──────── DATASET

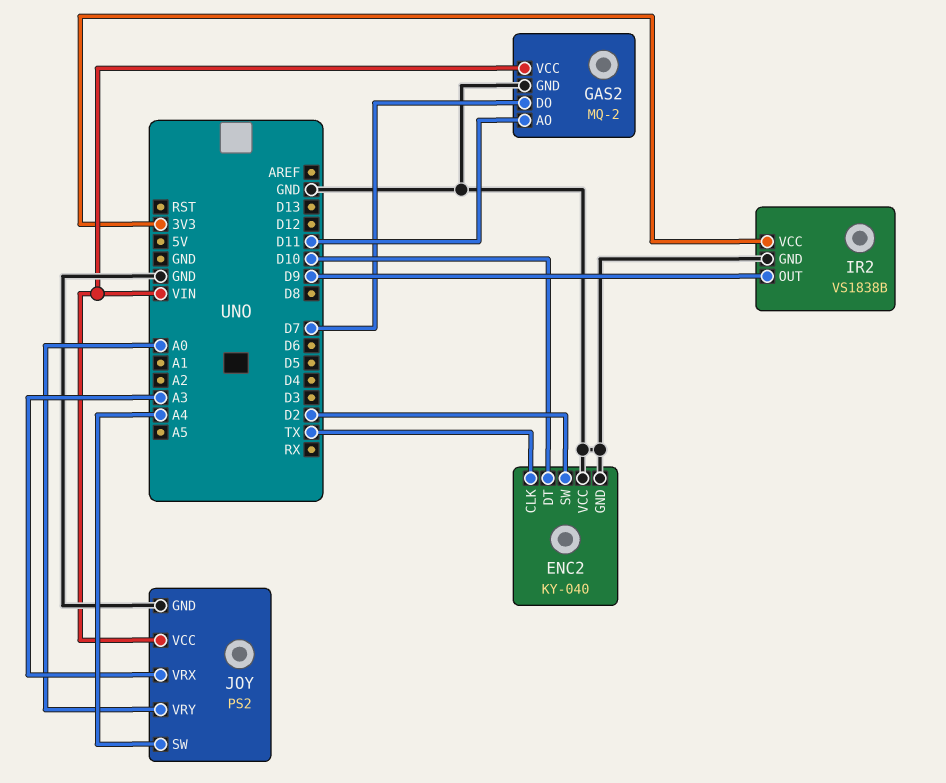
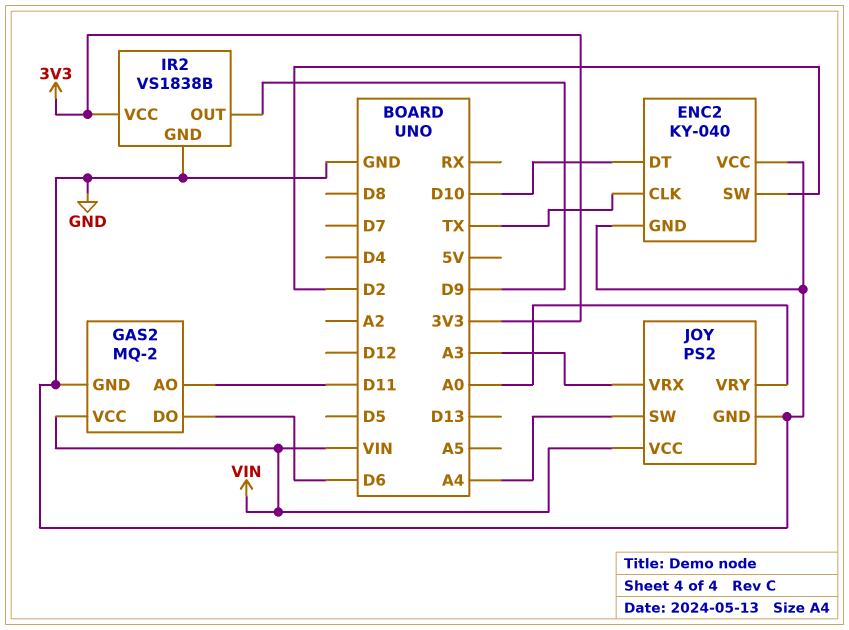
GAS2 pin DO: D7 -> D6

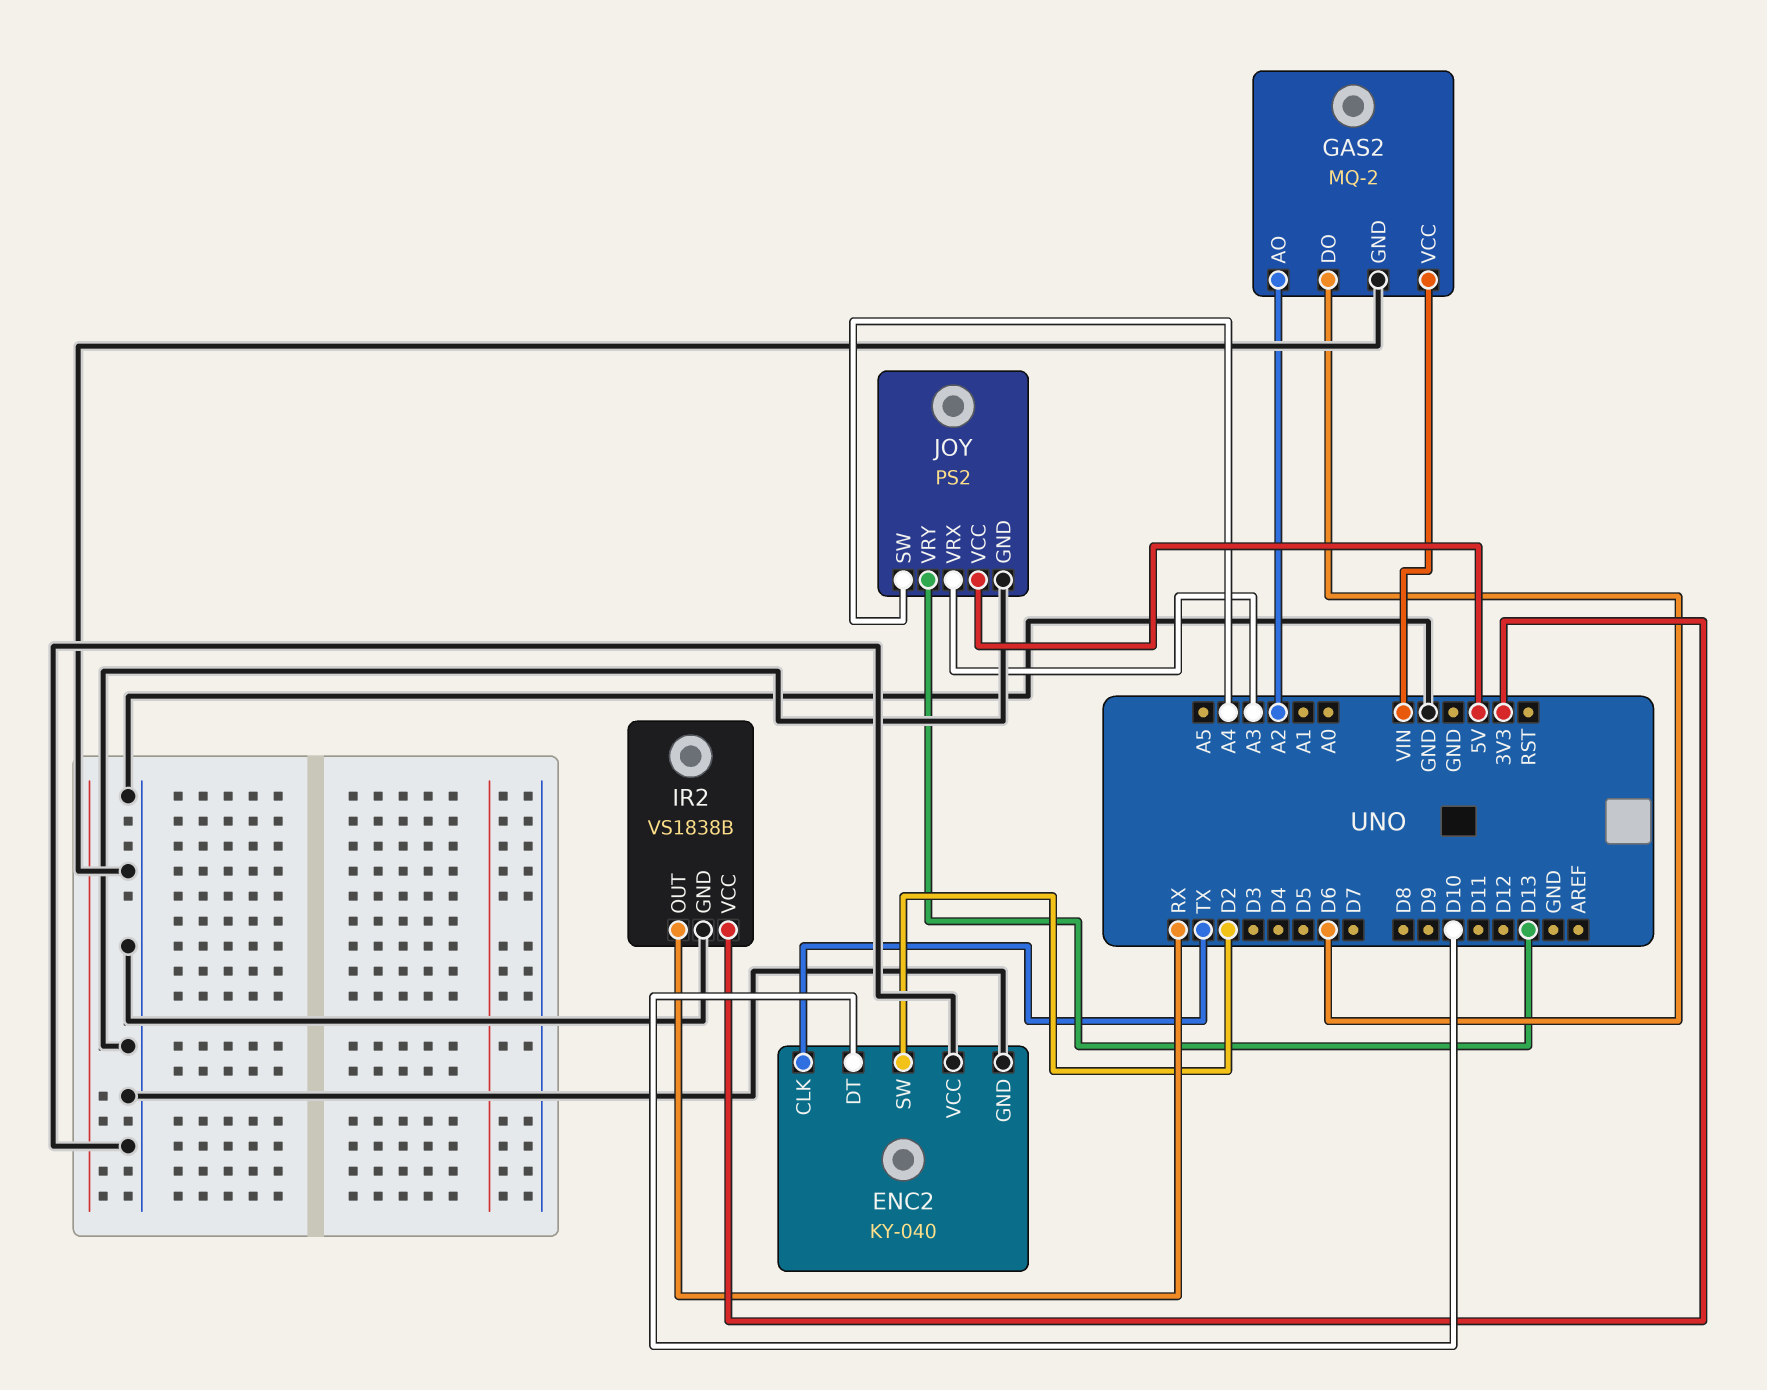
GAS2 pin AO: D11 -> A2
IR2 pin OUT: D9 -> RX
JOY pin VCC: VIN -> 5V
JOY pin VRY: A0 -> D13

────────────────

ACTION ITEM:
From the line holding "IR2 pin OUT: D9 -> RX" through the last line above, reproduce each line exactly and add nothing.

FINISHED EXERCISE:
IR2 pin OUT: D9 -> RX
JOY pin VCC: VIN -> 5V
JOY pin VRY: A0 -> D13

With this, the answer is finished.